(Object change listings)

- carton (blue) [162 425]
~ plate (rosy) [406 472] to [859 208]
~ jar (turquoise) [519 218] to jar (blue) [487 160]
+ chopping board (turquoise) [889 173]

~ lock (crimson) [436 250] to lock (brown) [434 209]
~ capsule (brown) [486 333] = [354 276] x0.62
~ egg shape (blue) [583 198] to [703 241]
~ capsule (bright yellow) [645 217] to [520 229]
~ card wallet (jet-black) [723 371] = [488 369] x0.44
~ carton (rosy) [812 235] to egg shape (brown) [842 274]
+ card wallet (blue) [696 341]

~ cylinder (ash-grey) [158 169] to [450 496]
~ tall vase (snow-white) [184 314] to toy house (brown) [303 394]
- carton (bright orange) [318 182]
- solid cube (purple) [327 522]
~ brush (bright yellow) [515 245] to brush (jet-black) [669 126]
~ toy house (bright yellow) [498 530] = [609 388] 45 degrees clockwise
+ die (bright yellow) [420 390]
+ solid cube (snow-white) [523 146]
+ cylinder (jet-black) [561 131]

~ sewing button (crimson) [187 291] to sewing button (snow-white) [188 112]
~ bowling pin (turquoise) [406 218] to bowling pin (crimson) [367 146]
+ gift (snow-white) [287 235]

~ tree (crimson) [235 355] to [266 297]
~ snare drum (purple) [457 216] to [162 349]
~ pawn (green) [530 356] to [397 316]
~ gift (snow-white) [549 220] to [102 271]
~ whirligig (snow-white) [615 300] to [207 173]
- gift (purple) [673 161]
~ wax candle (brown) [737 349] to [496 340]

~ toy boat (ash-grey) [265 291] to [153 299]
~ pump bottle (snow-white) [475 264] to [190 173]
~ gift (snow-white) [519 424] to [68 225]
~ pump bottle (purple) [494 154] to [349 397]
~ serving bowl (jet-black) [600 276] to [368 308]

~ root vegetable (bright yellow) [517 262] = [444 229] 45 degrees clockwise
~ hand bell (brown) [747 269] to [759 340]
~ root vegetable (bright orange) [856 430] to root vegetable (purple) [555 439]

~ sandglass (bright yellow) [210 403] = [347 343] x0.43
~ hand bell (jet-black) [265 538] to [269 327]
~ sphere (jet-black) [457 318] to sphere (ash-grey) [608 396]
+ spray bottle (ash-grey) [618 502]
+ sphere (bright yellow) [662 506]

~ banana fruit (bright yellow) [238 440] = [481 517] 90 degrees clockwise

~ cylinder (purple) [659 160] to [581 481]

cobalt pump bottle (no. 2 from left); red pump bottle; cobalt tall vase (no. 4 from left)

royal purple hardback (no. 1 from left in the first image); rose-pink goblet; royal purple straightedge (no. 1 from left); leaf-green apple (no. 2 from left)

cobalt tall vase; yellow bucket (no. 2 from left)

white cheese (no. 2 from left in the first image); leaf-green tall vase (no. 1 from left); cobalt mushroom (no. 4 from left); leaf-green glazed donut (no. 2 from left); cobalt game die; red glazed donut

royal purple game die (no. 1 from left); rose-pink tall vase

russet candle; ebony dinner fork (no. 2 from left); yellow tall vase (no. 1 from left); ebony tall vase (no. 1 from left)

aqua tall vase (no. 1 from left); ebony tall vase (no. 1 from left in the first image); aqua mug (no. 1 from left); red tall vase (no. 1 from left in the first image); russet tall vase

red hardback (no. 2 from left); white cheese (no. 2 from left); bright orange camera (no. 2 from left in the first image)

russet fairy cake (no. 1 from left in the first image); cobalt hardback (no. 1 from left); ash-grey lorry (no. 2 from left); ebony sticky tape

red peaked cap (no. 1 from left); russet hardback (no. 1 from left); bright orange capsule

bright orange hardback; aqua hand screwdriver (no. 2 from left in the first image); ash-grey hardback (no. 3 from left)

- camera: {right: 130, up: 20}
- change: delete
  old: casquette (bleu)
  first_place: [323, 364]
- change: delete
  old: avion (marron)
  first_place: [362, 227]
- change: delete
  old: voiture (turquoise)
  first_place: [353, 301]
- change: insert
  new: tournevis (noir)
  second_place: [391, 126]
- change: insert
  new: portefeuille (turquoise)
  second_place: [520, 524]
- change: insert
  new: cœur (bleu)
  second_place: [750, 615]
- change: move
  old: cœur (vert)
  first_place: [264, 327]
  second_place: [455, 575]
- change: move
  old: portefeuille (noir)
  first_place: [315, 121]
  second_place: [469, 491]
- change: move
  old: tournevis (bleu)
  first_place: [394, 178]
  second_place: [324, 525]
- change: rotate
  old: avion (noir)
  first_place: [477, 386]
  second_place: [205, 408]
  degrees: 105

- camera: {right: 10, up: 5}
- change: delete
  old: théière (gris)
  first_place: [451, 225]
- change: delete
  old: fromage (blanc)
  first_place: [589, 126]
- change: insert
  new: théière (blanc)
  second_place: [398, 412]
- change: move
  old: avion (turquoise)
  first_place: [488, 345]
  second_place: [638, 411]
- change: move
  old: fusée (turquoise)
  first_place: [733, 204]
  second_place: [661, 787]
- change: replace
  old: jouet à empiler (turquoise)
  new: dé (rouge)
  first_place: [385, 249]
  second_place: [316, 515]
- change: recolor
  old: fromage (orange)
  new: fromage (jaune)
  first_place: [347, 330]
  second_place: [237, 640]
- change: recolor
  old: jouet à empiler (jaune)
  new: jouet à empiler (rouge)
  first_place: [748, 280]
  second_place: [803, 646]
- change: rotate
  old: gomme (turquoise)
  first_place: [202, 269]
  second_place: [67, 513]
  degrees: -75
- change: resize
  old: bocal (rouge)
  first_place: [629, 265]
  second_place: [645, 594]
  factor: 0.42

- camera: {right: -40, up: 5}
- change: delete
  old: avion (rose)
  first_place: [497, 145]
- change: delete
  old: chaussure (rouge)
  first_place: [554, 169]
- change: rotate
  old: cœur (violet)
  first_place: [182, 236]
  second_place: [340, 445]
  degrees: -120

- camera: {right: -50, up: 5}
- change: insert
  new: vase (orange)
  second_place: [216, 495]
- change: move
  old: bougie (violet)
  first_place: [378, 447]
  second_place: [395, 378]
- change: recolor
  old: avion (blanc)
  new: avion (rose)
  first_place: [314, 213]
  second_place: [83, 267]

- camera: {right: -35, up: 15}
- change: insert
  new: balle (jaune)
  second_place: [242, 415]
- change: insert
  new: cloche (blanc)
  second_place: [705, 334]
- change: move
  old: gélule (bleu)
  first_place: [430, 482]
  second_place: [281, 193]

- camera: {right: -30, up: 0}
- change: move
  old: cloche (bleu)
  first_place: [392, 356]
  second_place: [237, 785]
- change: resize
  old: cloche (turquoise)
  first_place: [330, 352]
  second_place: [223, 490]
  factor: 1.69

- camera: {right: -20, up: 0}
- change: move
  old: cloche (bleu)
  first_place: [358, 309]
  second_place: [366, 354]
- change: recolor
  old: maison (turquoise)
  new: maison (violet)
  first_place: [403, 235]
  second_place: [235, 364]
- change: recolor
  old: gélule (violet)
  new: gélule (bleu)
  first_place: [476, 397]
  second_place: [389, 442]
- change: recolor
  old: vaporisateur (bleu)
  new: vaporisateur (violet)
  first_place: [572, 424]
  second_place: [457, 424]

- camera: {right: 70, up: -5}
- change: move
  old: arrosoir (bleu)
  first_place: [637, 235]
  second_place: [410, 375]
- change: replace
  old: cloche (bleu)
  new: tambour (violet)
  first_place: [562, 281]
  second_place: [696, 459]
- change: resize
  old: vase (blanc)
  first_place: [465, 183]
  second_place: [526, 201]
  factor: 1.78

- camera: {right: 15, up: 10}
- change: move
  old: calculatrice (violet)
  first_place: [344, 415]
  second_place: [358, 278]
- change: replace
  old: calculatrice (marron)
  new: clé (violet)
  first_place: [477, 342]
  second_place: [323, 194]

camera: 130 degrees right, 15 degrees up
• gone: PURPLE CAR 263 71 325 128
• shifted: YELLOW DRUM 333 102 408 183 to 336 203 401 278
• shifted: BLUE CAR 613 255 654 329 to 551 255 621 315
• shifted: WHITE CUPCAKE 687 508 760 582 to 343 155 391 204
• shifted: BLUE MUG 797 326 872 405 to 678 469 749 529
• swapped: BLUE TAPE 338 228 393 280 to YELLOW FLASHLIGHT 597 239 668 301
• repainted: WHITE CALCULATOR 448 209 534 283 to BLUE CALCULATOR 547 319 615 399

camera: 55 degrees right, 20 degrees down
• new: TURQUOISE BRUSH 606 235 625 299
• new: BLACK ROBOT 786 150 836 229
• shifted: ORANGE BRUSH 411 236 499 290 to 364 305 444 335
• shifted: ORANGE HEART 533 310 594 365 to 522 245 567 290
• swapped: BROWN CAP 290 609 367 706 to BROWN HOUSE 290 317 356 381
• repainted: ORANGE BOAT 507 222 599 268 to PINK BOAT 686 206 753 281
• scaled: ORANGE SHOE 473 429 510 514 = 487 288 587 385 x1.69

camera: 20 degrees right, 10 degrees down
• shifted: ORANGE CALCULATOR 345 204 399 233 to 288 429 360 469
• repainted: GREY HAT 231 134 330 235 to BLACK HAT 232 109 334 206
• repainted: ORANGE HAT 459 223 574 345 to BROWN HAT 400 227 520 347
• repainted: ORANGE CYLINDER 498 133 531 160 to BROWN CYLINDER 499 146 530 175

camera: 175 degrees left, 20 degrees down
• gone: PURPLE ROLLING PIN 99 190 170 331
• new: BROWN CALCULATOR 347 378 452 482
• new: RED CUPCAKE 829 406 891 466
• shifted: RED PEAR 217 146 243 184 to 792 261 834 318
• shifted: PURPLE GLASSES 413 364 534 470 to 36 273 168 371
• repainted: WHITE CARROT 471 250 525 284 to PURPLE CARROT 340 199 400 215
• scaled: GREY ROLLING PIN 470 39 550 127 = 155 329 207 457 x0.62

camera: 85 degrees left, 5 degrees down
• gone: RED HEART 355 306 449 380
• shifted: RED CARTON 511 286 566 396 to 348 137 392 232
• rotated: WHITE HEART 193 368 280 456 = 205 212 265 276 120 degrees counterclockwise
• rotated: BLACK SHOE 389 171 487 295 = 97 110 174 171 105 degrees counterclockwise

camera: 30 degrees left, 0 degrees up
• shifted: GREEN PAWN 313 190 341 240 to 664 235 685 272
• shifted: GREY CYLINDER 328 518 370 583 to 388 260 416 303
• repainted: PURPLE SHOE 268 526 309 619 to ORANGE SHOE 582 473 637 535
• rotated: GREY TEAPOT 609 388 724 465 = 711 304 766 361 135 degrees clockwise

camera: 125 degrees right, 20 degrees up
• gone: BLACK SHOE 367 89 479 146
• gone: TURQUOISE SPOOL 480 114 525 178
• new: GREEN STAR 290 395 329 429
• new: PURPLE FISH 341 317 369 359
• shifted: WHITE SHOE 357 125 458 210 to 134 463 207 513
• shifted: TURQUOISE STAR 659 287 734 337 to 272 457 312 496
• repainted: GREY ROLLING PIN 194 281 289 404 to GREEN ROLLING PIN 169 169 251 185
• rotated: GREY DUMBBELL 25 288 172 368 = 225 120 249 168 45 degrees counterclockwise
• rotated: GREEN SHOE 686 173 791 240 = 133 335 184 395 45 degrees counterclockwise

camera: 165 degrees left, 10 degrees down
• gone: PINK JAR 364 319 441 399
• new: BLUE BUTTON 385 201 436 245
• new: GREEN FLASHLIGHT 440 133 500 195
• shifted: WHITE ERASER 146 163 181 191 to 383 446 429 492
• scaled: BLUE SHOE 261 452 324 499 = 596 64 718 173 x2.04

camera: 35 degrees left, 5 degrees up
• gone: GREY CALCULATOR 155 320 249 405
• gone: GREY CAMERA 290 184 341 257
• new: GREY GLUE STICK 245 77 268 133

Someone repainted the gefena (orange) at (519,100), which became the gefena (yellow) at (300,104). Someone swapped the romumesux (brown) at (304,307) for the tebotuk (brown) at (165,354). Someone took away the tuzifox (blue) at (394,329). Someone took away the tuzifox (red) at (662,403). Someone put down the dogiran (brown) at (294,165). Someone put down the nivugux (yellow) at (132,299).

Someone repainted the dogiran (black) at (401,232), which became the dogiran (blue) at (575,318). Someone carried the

• EXERCISE REQUIREMENTS
All that is needed is the exact run of lines above from the line containing "first_place: [353, 301]" through the line containing "first_place: [315, 121]", both of them included.

• TASK RESPONSE
  first_place: [353, 301]
- change: insert
  new: tournevis (noir)
  second_place: [391, 126]
- change: insert
  new: portefeuille (turquoise)
  second_place: [520, 524]
- change: insert
  new: cœur (bleu)
  second_place: [750, 615]
- change: move
  old: cœur (vert)
  first_place: [264, 327]
  second_place: [455, 575]
- change: move
  old: portefeuille (noir)
  first_place: [315, 121]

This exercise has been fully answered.